- **EXERCISE GOAL**
Below are records with pictures. Reproduce exactly the lines from the line with "purple hexagon: (96, 41) -> (127, 27), moved" to the line with "gray L-shape: (431, 45)", inclusive, and leave each picture out.

- **EXTRACTED INFORMATION**
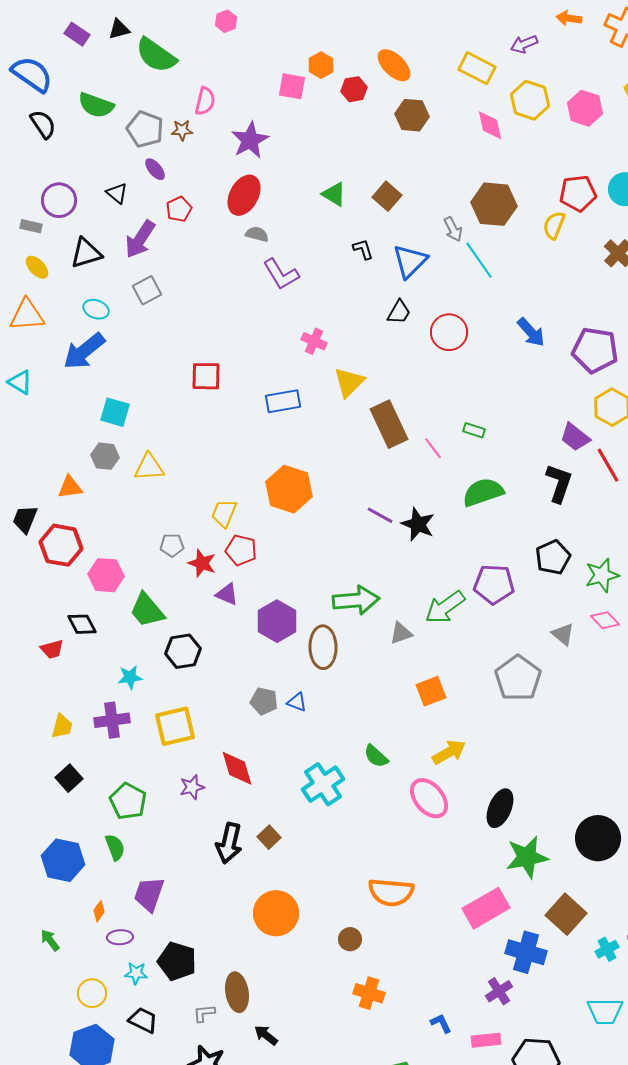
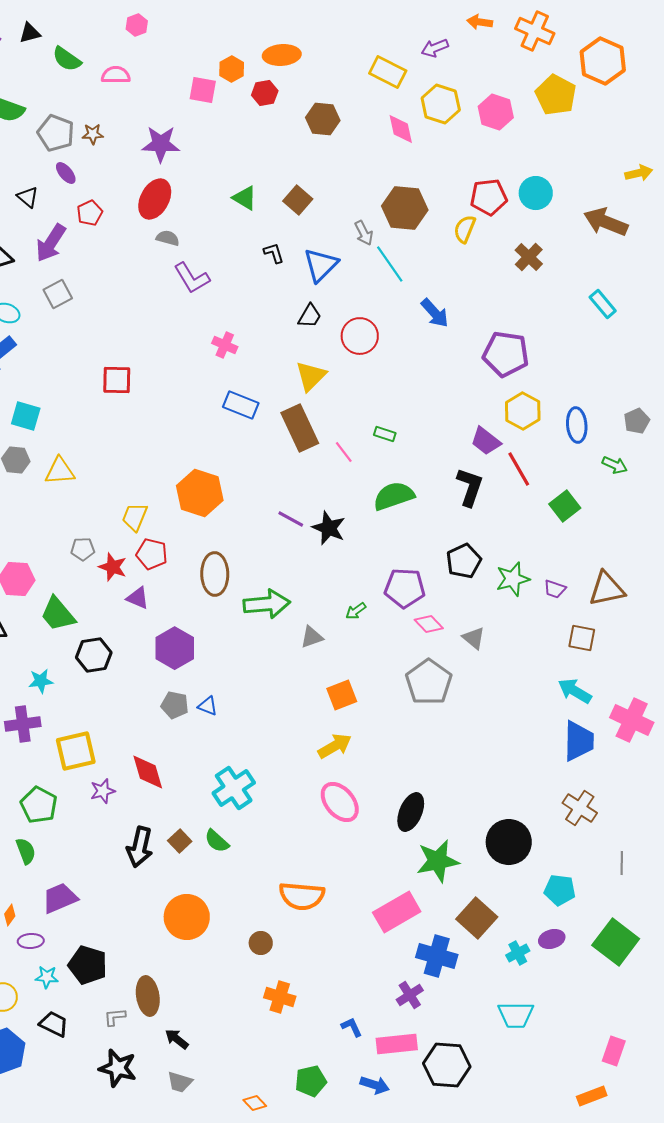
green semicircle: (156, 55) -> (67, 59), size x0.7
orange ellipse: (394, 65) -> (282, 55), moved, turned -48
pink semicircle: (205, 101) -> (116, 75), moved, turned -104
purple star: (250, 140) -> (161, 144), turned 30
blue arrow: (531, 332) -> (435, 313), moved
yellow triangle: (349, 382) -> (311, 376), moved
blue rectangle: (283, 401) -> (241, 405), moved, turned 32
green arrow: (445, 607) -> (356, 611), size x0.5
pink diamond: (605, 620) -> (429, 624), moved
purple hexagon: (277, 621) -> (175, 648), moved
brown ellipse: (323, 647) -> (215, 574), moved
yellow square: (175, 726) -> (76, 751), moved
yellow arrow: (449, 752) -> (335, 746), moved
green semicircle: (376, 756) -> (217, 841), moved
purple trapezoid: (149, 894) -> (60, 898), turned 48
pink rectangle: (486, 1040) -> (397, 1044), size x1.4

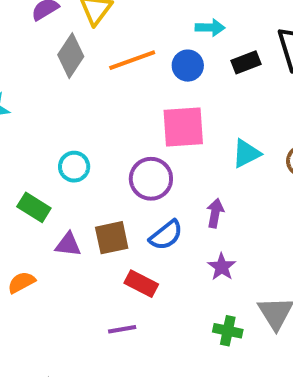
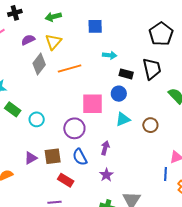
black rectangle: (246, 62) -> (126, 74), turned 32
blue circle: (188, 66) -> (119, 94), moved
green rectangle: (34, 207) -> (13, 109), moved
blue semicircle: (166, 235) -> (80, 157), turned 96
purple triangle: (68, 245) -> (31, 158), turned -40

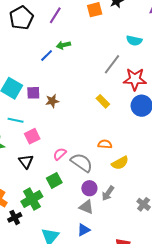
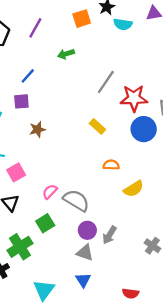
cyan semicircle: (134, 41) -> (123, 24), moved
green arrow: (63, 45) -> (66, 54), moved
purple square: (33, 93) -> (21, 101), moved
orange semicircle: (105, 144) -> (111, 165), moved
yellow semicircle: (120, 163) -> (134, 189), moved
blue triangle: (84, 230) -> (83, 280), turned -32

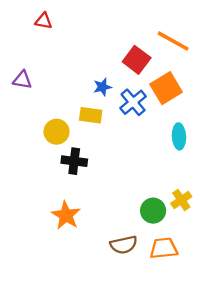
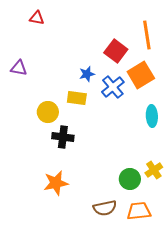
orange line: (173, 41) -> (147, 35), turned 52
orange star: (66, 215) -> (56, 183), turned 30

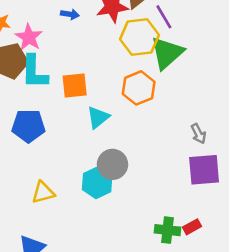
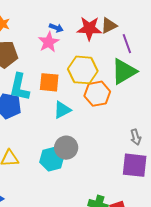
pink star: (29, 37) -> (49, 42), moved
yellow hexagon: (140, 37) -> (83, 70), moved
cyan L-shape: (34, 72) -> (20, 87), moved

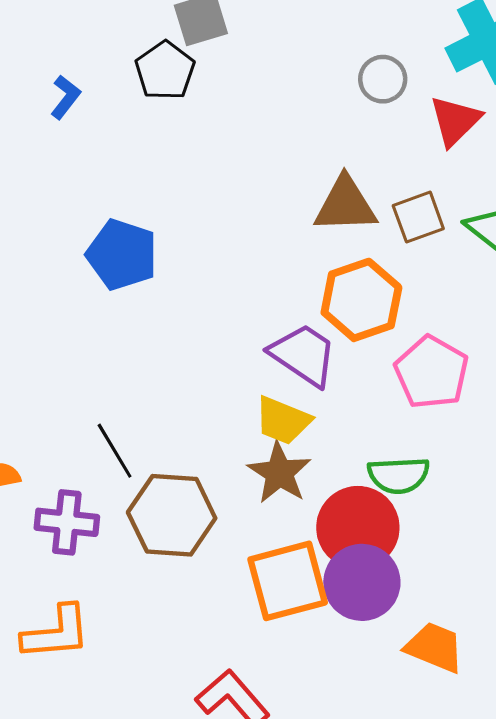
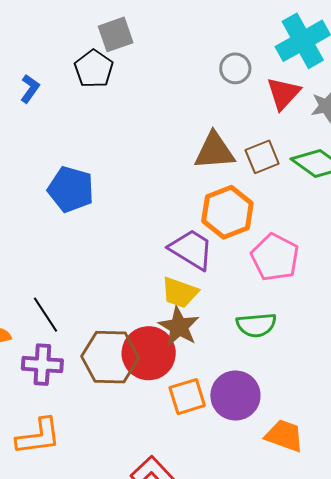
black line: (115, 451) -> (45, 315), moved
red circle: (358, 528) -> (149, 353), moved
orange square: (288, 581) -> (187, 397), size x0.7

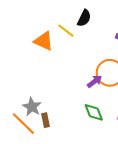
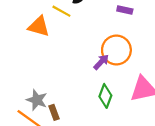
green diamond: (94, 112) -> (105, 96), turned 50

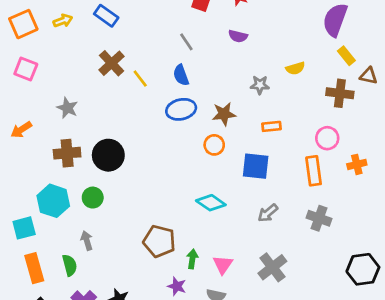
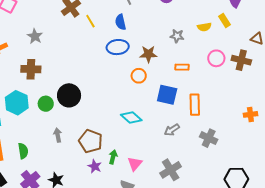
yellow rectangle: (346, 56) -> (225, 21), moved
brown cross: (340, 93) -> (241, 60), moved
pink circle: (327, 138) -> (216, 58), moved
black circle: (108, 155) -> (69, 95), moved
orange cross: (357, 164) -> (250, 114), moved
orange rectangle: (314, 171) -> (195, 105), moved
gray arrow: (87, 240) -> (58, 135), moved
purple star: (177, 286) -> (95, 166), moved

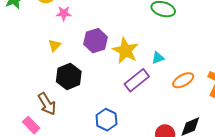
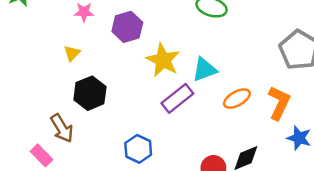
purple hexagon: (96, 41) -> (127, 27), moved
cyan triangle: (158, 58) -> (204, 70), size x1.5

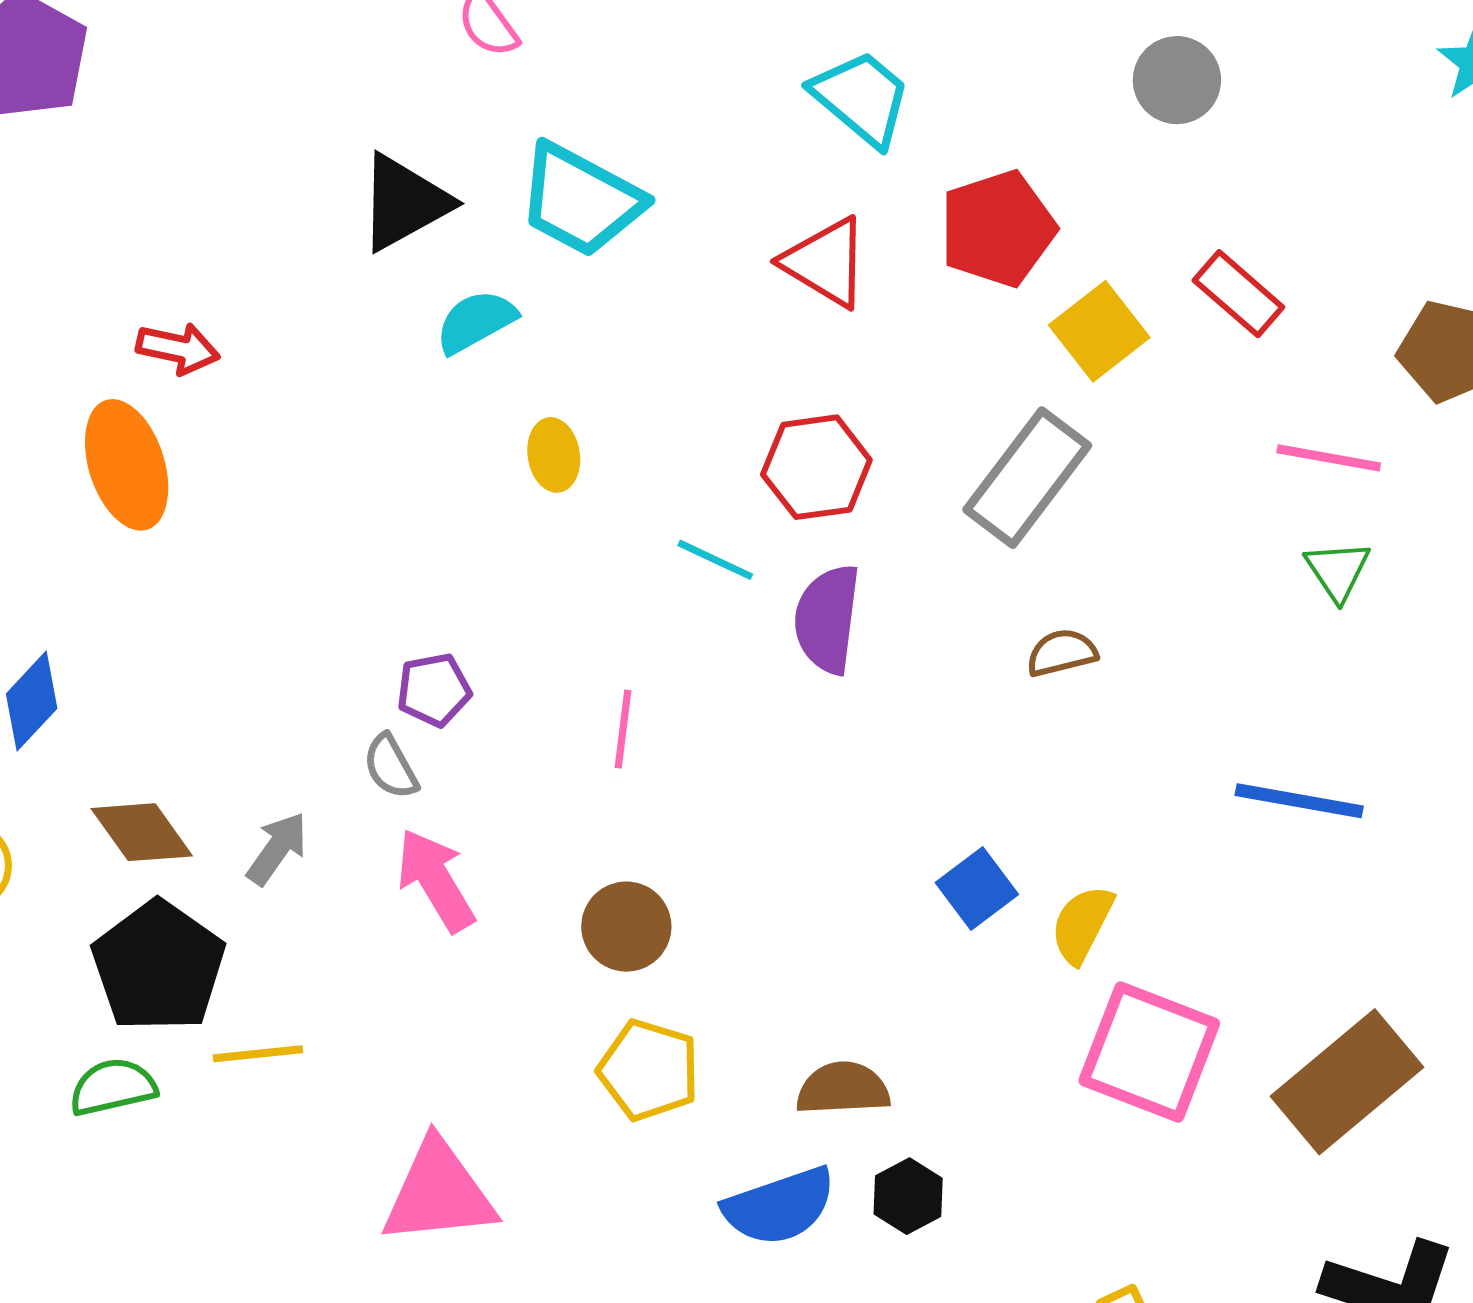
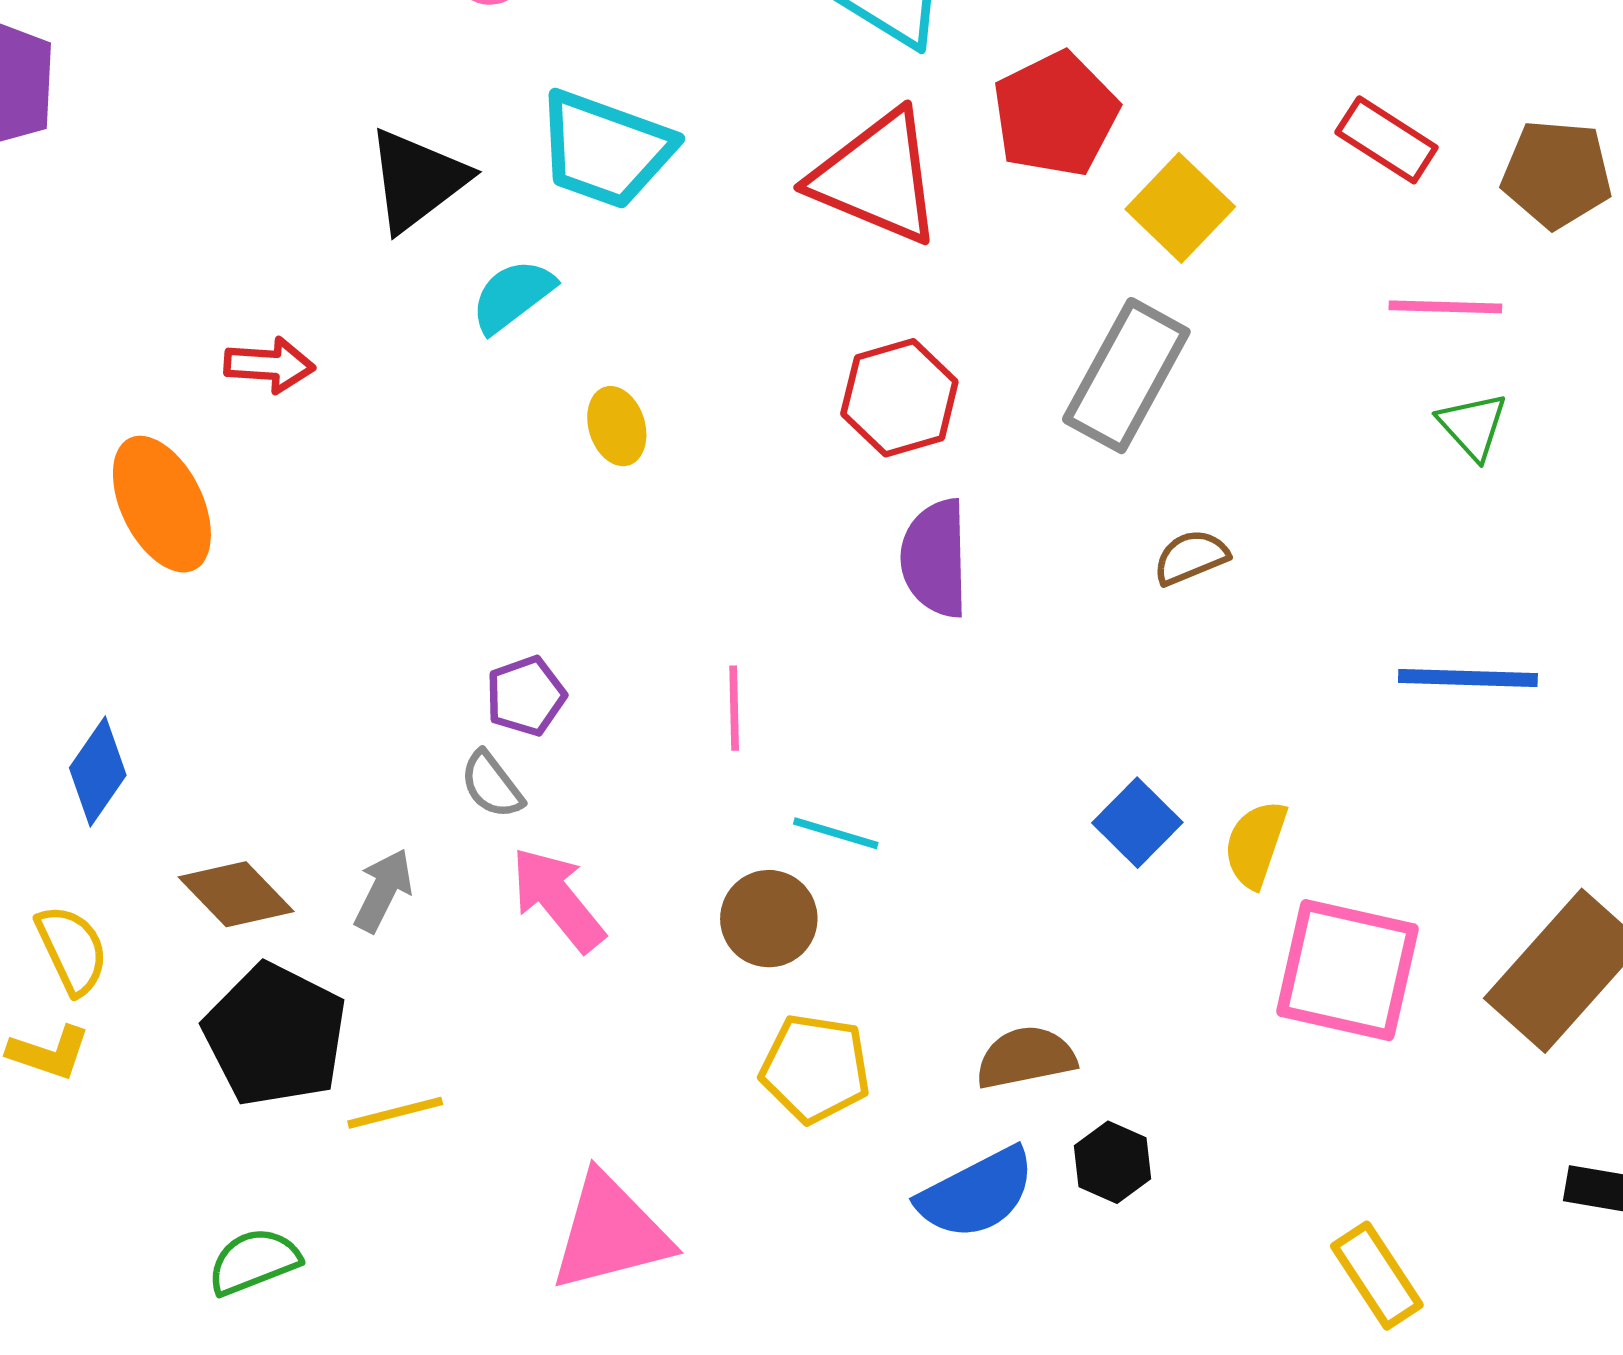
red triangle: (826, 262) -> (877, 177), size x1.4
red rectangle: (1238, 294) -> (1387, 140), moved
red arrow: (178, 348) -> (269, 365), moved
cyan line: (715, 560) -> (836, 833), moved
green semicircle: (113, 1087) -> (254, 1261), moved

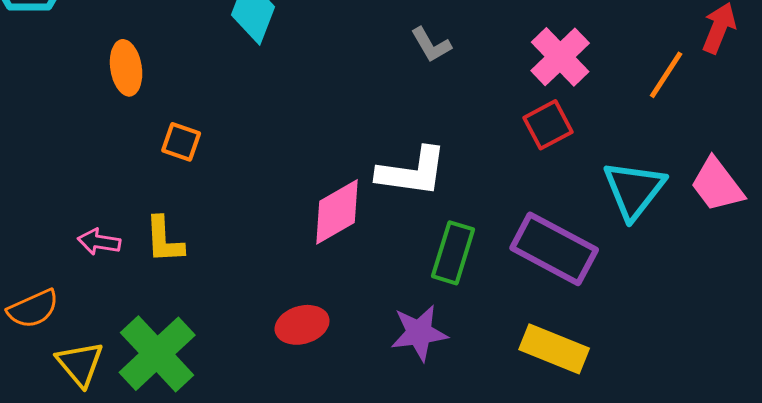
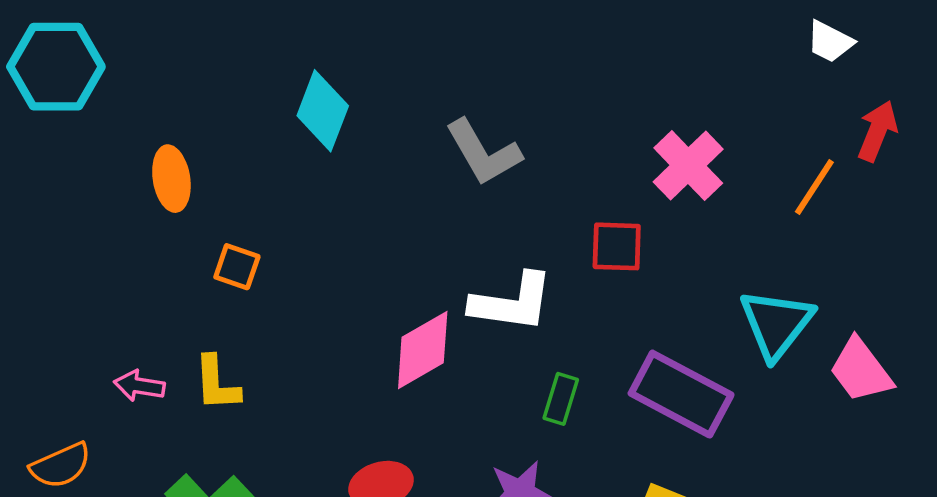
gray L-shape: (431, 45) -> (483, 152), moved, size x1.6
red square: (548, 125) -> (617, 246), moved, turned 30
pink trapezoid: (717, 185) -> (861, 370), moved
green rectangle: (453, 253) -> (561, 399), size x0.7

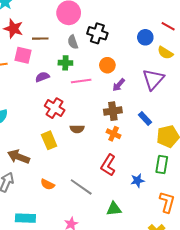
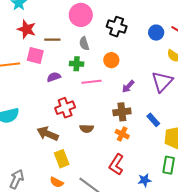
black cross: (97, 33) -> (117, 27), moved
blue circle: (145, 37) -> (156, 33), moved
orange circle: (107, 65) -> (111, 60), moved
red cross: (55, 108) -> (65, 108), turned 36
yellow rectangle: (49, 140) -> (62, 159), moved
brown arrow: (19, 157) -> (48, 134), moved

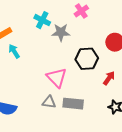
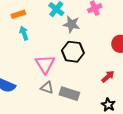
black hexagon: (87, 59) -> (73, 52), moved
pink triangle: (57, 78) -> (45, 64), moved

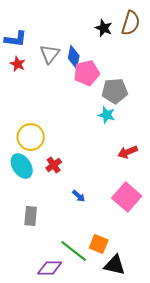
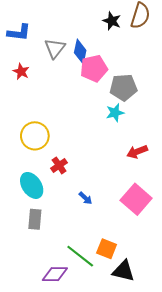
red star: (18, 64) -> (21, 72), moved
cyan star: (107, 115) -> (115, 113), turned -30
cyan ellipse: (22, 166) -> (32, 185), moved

- **WRITTEN RESPONSE**
purple hexagon: (96, 41) -> (127, 27), moved
cyan triangle: (158, 58) -> (204, 70), size x1.5

red triangle: (826, 262) -> (877, 177), size x1.4
red rectangle: (1238, 294) -> (1387, 140), moved
red arrow: (178, 348) -> (269, 365), moved
cyan line: (715, 560) -> (836, 833), moved
green semicircle: (113, 1087) -> (254, 1261), moved

gray L-shape: (431, 45) -> (483, 152), moved, size x1.6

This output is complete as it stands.